### What is being asked
In the records, find every line with the word "none" and copy it out.

━━━━

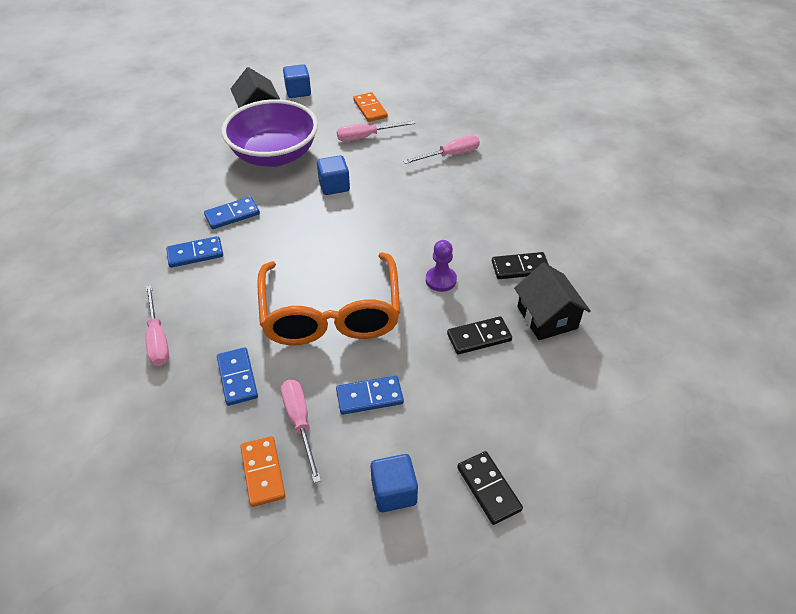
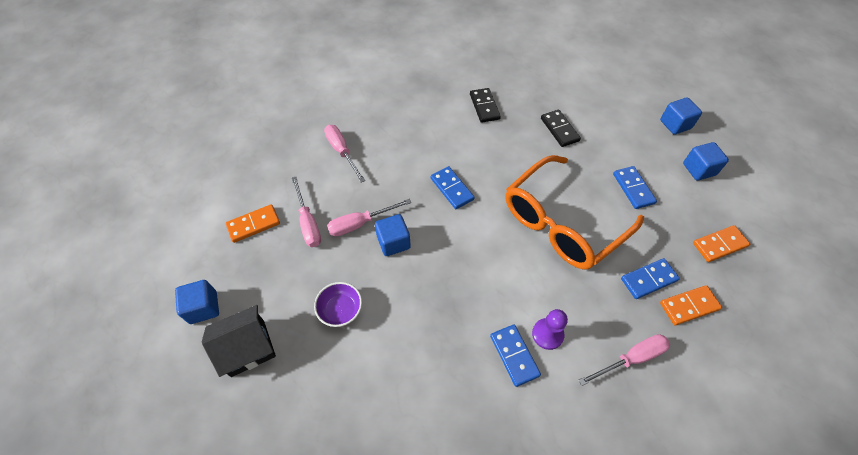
camera: 95 degrees left, 10 degrees up
(193, 408) = (689, 306): none -> orange domino
(232, 215) = (449, 332): blue domino -> blue domino (452, 189)
(274, 155) = (340, 310): purple bowl -> purple bowl, size x0.43
(300, 423) = (671, 228): pink screwdriver -> pink screwdriver (360, 223)
(331, 313) = (562, 223): orange glasses -> orange glasses turned 150 degrees clockwise
(441, 280) = (507, 153): purple pawn -> purple pawn (547, 334)
(489, 488) = (675, 124): black domino -> blue cube
(547, 317) = (531, 94): black house -> none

━━━━

### Written solution
(193, 408) = (689, 306): none -> orange domino
(547, 317) = (531, 94): black house -> none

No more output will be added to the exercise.